:: Work required ::
Pull out every line from the records below word for word, leaving out the pictures.

:: Stored data ::
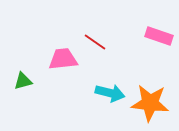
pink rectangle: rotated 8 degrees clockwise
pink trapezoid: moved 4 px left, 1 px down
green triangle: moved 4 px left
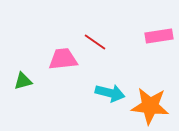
pink rectangle: rotated 28 degrees counterclockwise
orange star: moved 3 px down
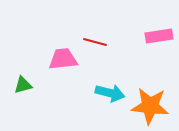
red line: rotated 20 degrees counterclockwise
green triangle: moved 4 px down
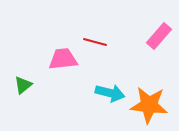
pink rectangle: rotated 40 degrees counterclockwise
green triangle: rotated 24 degrees counterclockwise
orange star: moved 1 px left, 1 px up
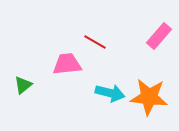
red line: rotated 15 degrees clockwise
pink trapezoid: moved 4 px right, 5 px down
orange star: moved 8 px up
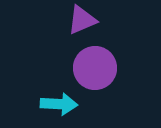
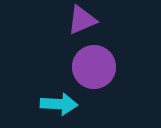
purple circle: moved 1 px left, 1 px up
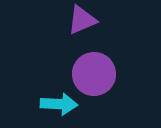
purple circle: moved 7 px down
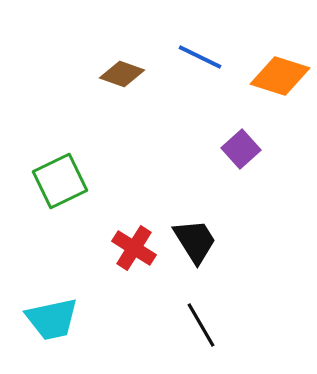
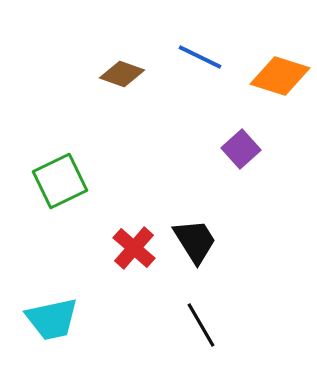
red cross: rotated 9 degrees clockwise
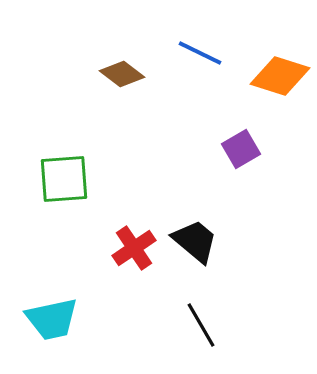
blue line: moved 4 px up
brown diamond: rotated 18 degrees clockwise
purple square: rotated 12 degrees clockwise
green square: moved 4 px right, 2 px up; rotated 22 degrees clockwise
black trapezoid: rotated 18 degrees counterclockwise
red cross: rotated 15 degrees clockwise
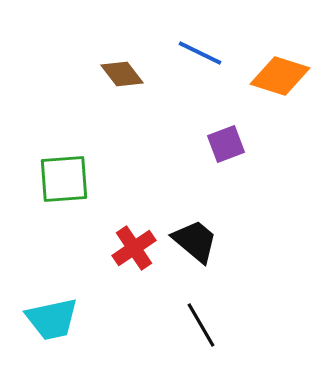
brown diamond: rotated 15 degrees clockwise
purple square: moved 15 px left, 5 px up; rotated 9 degrees clockwise
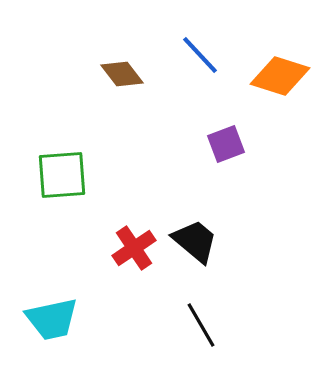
blue line: moved 2 px down; rotated 21 degrees clockwise
green square: moved 2 px left, 4 px up
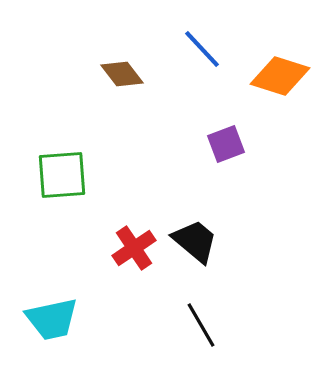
blue line: moved 2 px right, 6 px up
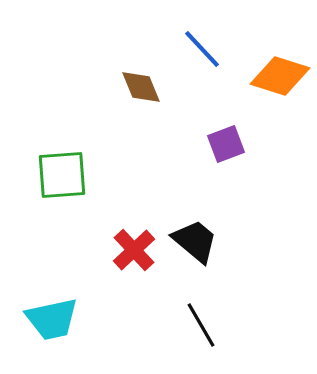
brown diamond: moved 19 px right, 13 px down; rotated 15 degrees clockwise
red cross: moved 2 px down; rotated 9 degrees counterclockwise
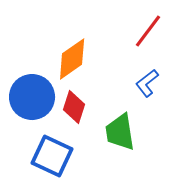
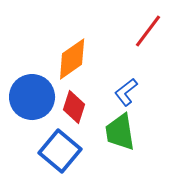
blue L-shape: moved 21 px left, 9 px down
blue square: moved 8 px right, 5 px up; rotated 15 degrees clockwise
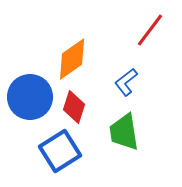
red line: moved 2 px right, 1 px up
blue L-shape: moved 10 px up
blue circle: moved 2 px left
green trapezoid: moved 4 px right
blue square: rotated 18 degrees clockwise
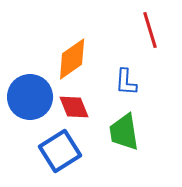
red line: rotated 54 degrees counterclockwise
blue L-shape: rotated 48 degrees counterclockwise
red diamond: rotated 40 degrees counterclockwise
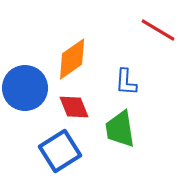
red line: moved 8 px right; rotated 42 degrees counterclockwise
blue circle: moved 5 px left, 9 px up
green trapezoid: moved 4 px left, 3 px up
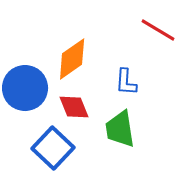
blue square: moved 7 px left, 3 px up; rotated 15 degrees counterclockwise
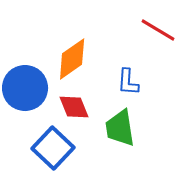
blue L-shape: moved 2 px right
green trapezoid: moved 1 px up
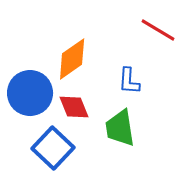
blue L-shape: moved 1 px right, 1 px up
blue circle: moved 5 px right, 5 px down
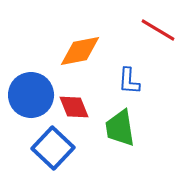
orange diamond: moved 8 px right, 8 px up; rotated 24 degrees clockwise
blue circle: moved 1 px right, 2 px down
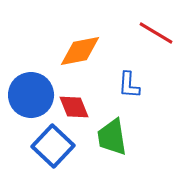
red line: moved 2 px left, 3 px down
blue L-shape: moved 4 px down
green trapezoid: moved 8 px left, 9 px down
blue square: moved 2 px up
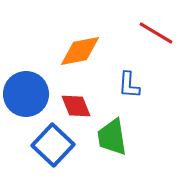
blue circle: moved 5 px left, 1 px up
red diamond: moved 2 px right, 1 px up
blue square: moved 1 px up
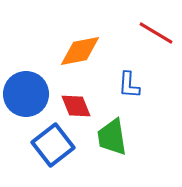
blue square: rotated 9 degrees clockwise
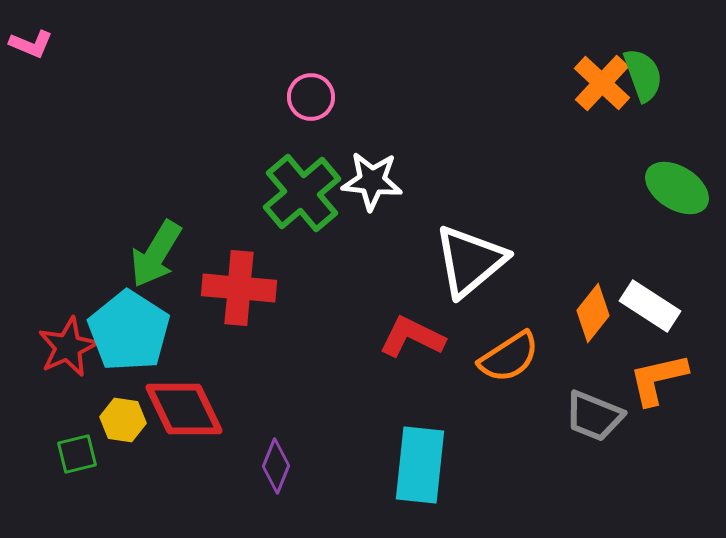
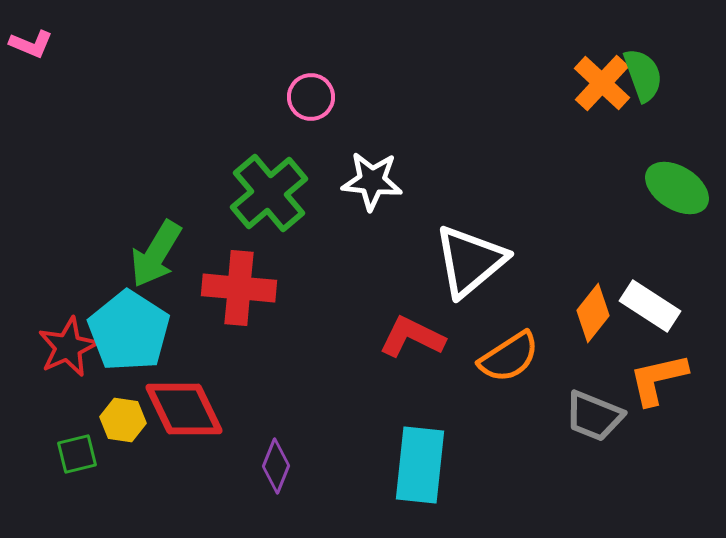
green cross: moved 33 px left
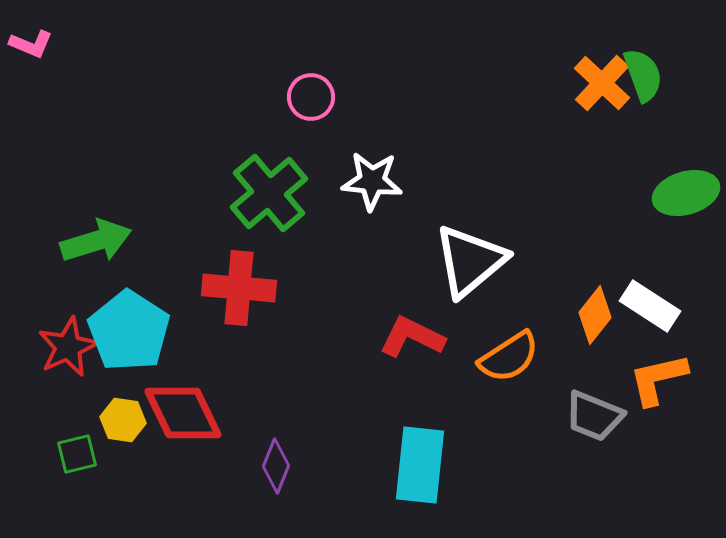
green ellipse: moved 9 px right, 5 px down; rotated 48 degrees counterclockwise
green arrow: moved 60 px left, 13 px up; rotated 138 degrees counterclockwise
orange diamond: moved 2 px right, 2 px down
red diamond: moved 1 px left, 4 px down
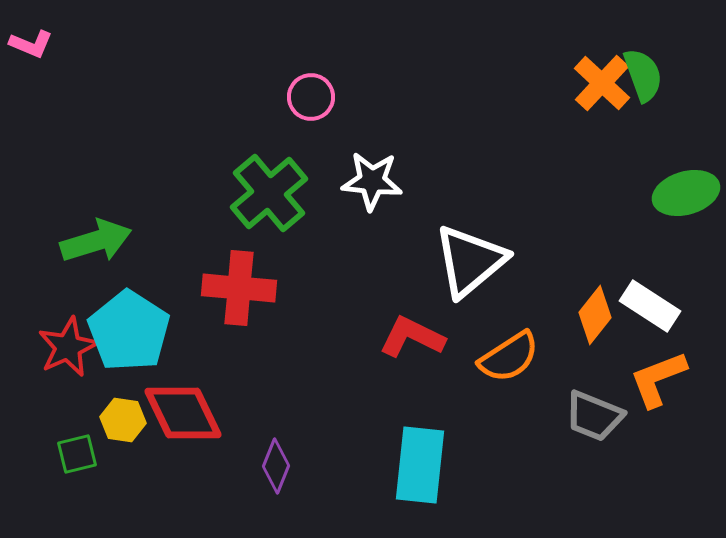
orange L-shape: rotated 8 degrees counterclockwise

:: Written response ::
pink rectangle: rotated 8 degrees clockwise
pink trapezoid: moved 4 px left, 1 px down
green triangle: moved 4 px left
pink rectangle: rotated 28 degrees counterclockwise
orange star: moved 3 px down
red line: rotated 20 degrees counterclockwise
green triangle: moved 4 px down
pink rectangle: rotated 40 degrees counterclockwise
green triangle: rotated 24 degrees counterclockwise
orange star: moved 1 px left, 1 px up
red line: rotated 15 degrees clockwise
pink trapezoid: moved 4 px right, 5 px down
orange star: moved 8 px up
purple circle: moved 1 px left, 1 px up
purple circle: moved 7 px down
red cross: rotated 9 degrees clockwise
blue line: moved 4 px up
brown diamond: rotated 18 degrees clockwise
purple square: rotated 12 degrees clockwise
green square: moved 4 px right, 2 px up; rotated 22 degrees clockwise
black trapezoid: rotated 18 degrees counterclockwise
red cross: rotated 15 degrees clockwise
brown diamond: rotated 15 degrees clockwise
purple square: moved 15 px left, 5 px up; rotated 9 degrees clockwise
blue line: moved 2 px down; rotated 21 degrees clockwise
green square: moved 2 px left, 4 px up
blue line: moved 2 px right, 6 px up
brown diamond: moved 19 px right, 13 px down; rotated 15 degrees clockwise
red cross: moved 2 px down; rotated 9 degrees counterclockwise
blue L-shape: moved 21 px left, 9 px down
blue square: moved 8 px right, 5 px up; rotated 15 degrees clockwise
red line: moved 2 px right, 1 px up
blue L-shape: moved 10 px up
blue circle: moved 2 px left
green trapezoid: moved 4 px right
blue square: rotated 18 degrees clockwise
red line: rotated 54 degrees counterclockwise
blue L-shape: rotated 48 degrees counterclockwise
red diamond: rotated 40 degrees counterclockwise
red line: moved 8 px right; rotated 42 degrees counterclockwise
blue circle: moved 5 px left, 9 px up
green trapezoid: moved 4 px left, 3 px up
blue square: moved 7 px left, 3 px up; rotated 15 degrees counterclockwise
blue L-shape: moved 2 px right
green trapezoid: moved 1 px up
blue L-shape: moved 1 px right, 1 px up
blue circle: moved 5 px right, 5 px down
orange diamond: moved 8 px right, 8 px up; rotated 24 degrees clockwise
blue circle: moved 1 px right, 2 px down
red line: moved 2 px left, 3 px down
blue L-shape: moved 4 px down
green trapezoid: moved 8 px left, 9 px down
blue square: moved 2 px up
blue circle: moved 5 px left, 1 px up
red diamond: moved 2 px right, 1 px up
blue square: moved 1 px up
blue square: rotated 9 degrees clockwise
green cross: moved 33 px left
green ellipse: moved 9 px right, 5 px down; rotated 48 degrees counterclockwise
green arrow: moved 60 px left, 13 px up; rotated 138 degrees counterclockwise
orange diamond: moved 2 px right, 2 px down
red diamond: moved 1 px left, 4 px down
orange L-shape: rotated 8 degrees counterclockwise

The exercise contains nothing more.